WHAT YOU NEED TO DO: Look down the entries below and report how many lines hold the string "degrees"; write nothing else.

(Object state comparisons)
====
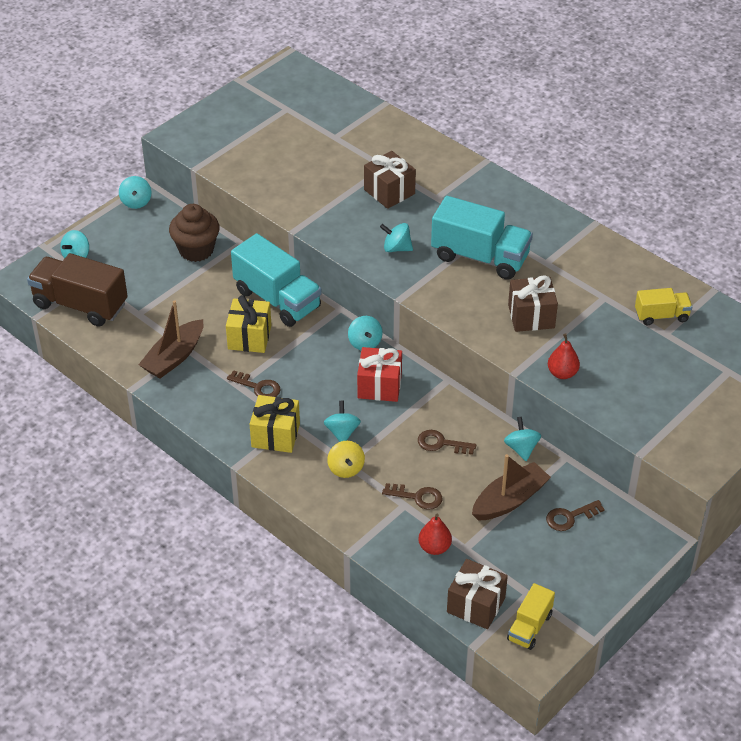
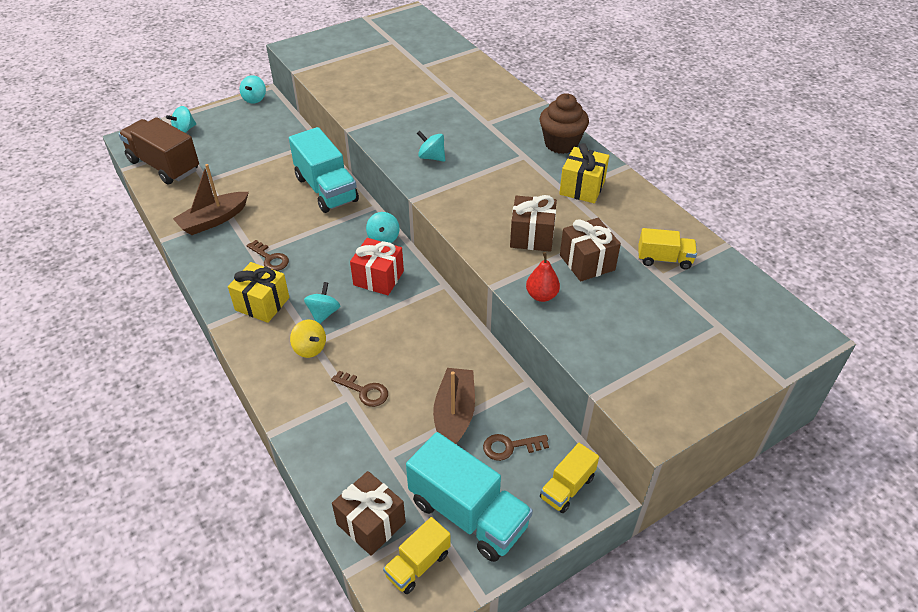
camera: 15 degrees right, 0 degrees up
(196, 250) = (281, 140): brown cupcake -> brown cupcake (561, 144)
(249, 337) = (286, 215): yellow gift -> yellow gift (582, 188)
(346, 468) = (310, 348): yellow spinning top -> yellow spinning top turned 45 degrees counterclockwise
(389, 192) = (447, 112): brown gift -> brown gift (587, 262)
(434, 547) = (357, 448): red pear -> none
(441, 443) = (411, 343): brown key -> none
(480, 257) = (505, 177): turquoise truck -> turquoise truck (468, 514)
(509, 500) = (454, 414): brown boat -> brown boat turned 60 degrees counterclockwise
(521, 448) = (488, 364): turquoise spinning top -> none
(631, 540) = (567, 487): none -> yellow truck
====
SOLUTION TO THIS TASK: 3